### WHAT YOU HAVE TO DO
What you return must match, exactly, the lines running from the one containing "JOY3 pin SW: D4 -> D7" to the end of the data, both included, and must contain no pictures.

### DATA FOR PROCESSING
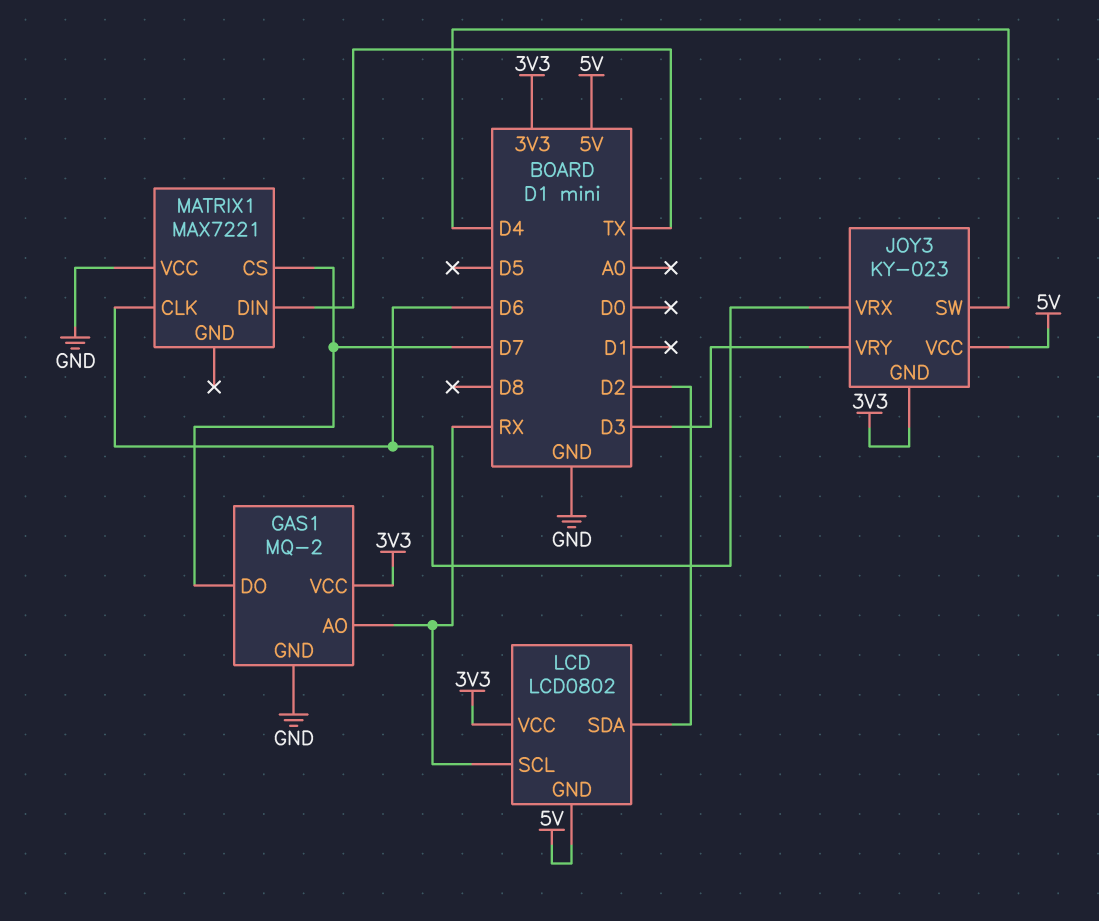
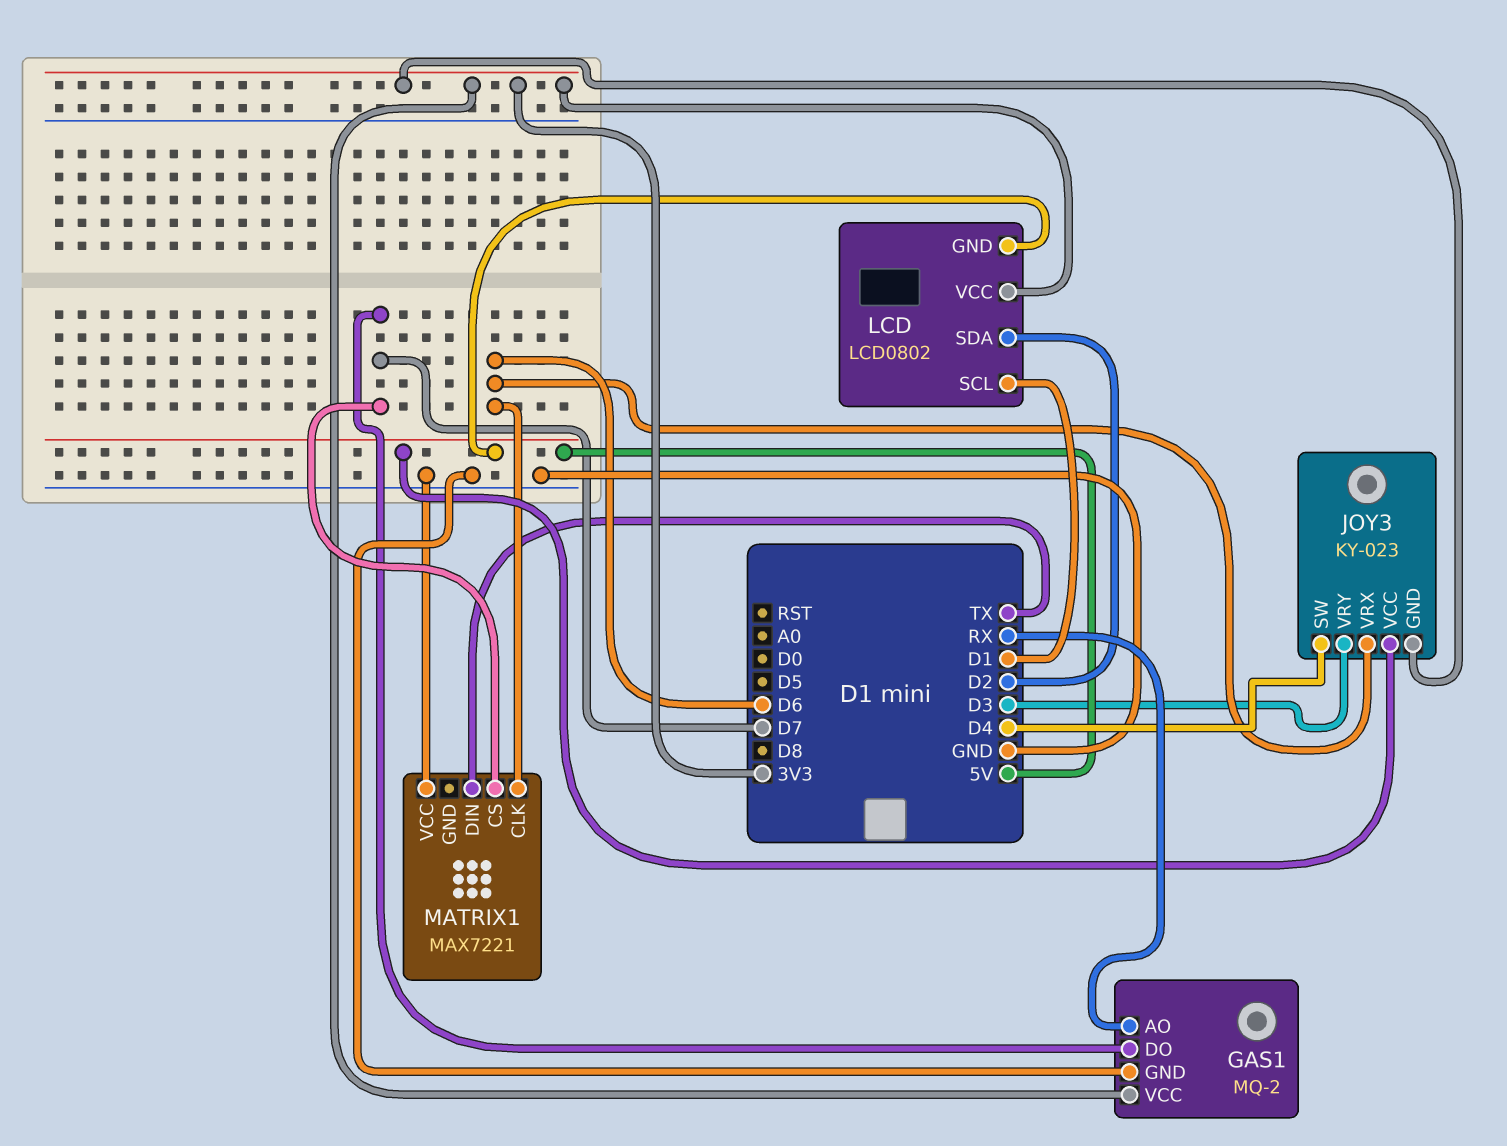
LCD pin SCL: RX -> D1

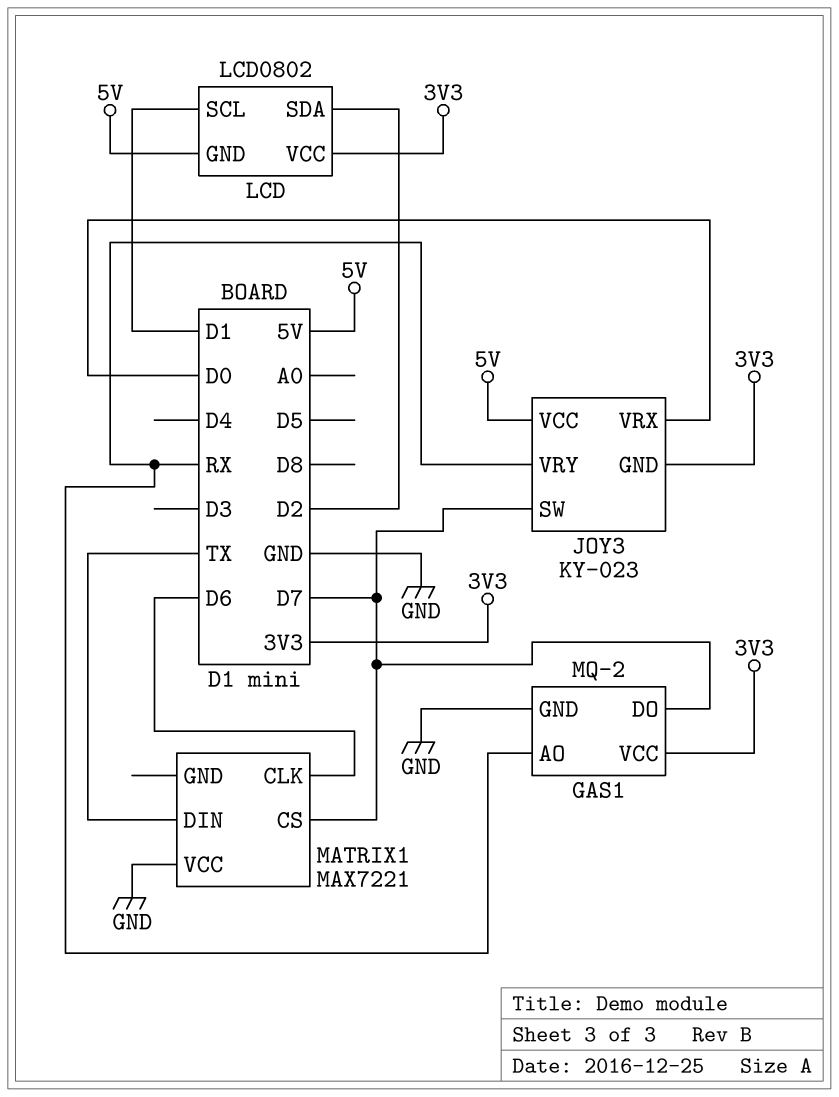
JOY3 pin SW: D4 -> D7
JOY3 pin VRX: D6 -> D0
JOY3 pin VRY: D3 -> RX

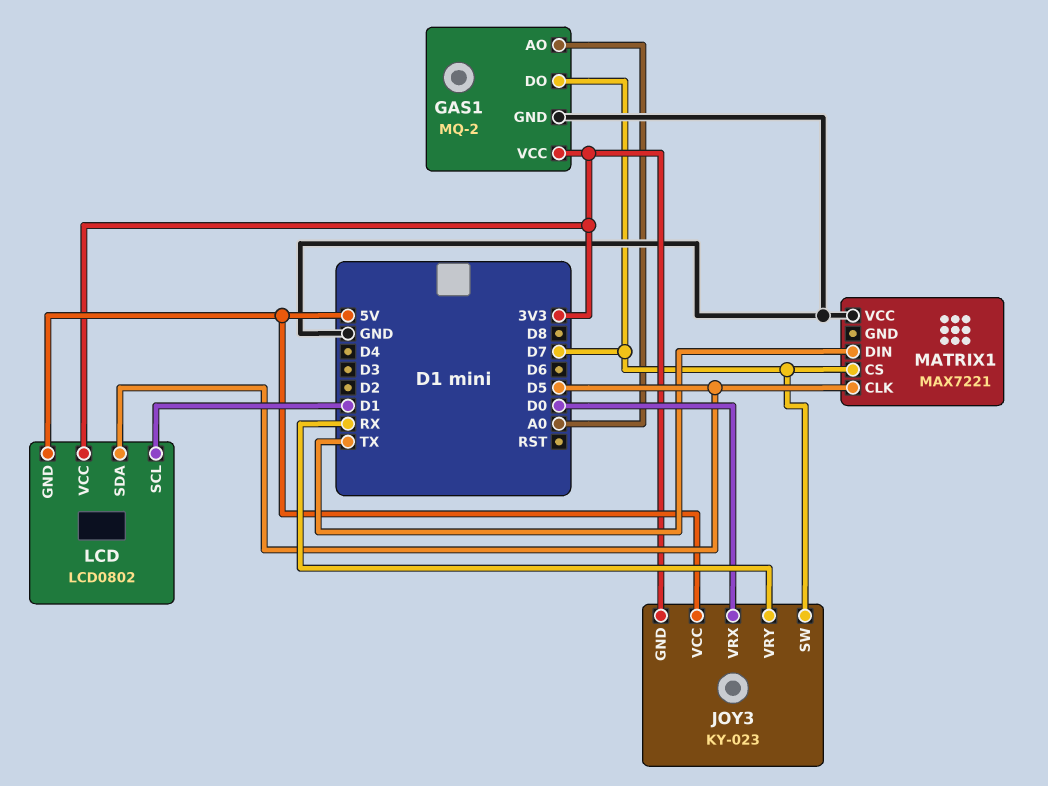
GAS1 pin AO: RX -> A0
LCD pin SDA: D2 -> D5
MATRIX1 pin CLK: D6 -> D5

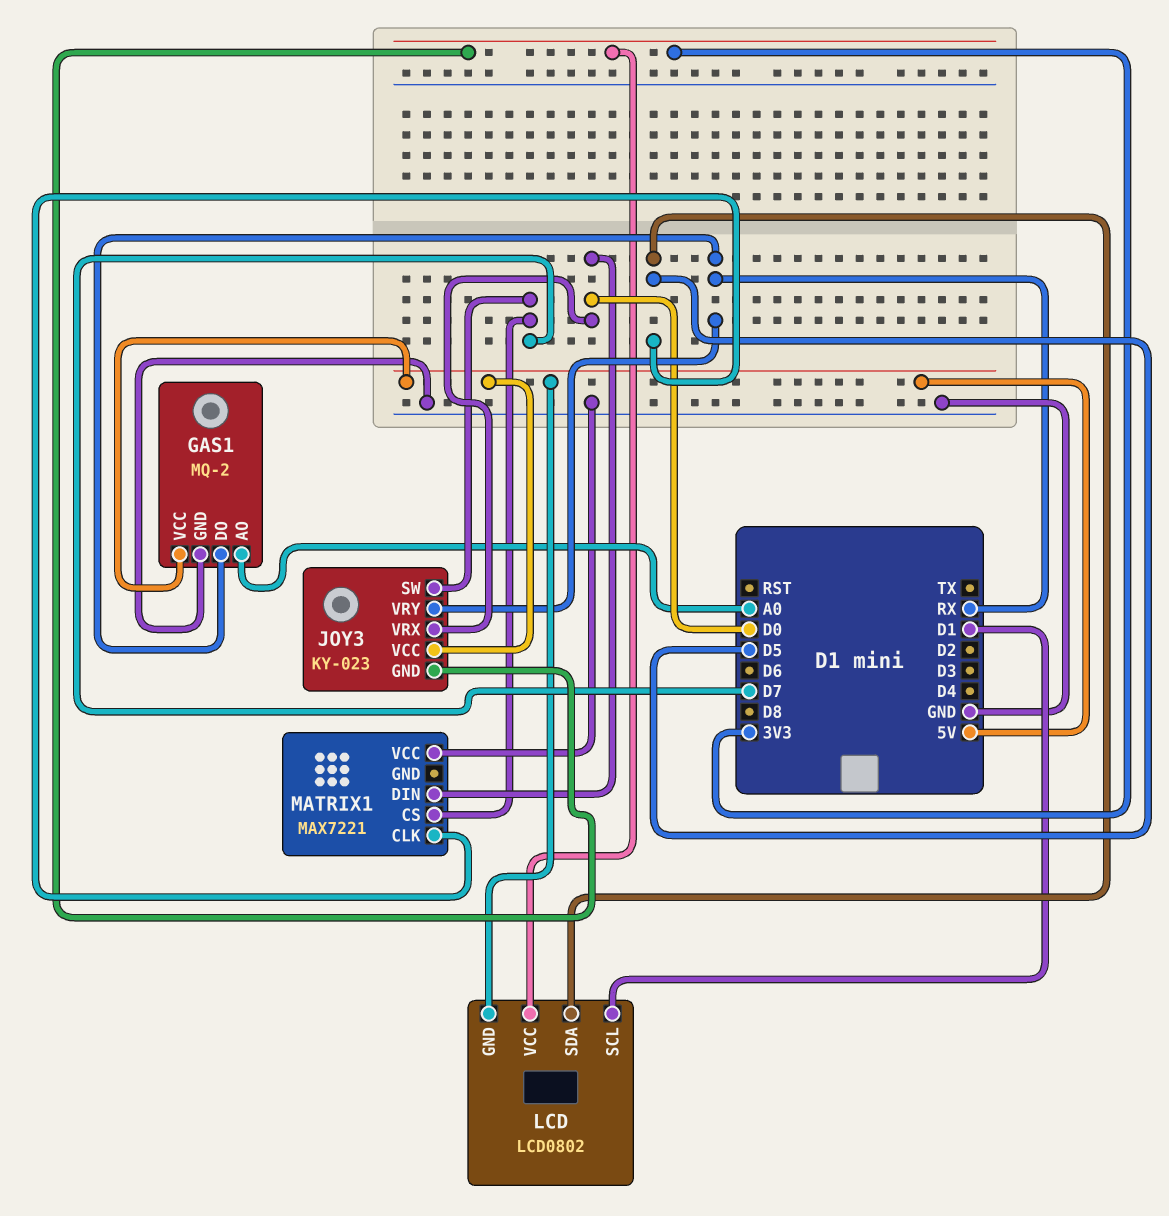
GAS1 pin DO: D7 -> RX
GAS1 pin VCC: 3V3 -> 5V
MATRIX1 pin DIN: TX -> D0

### RESULT OF THIS EXERCISE
JOY3 pin SW: D4 -> D7
JOY3 pin VRX: D6 -> D0
JOY3 pin VRY: D3 -> RX

GAS1 pin AO: RX -> A0
LCD pin SDA: D2 -> D5
MATRIX1 pin CLK: D6 -> D5

GAS1 pin DO: D7 -> RX
GAS1 pin VCC: 3V3 -> 5V
MATRIX1 pin DIN: TX -> D0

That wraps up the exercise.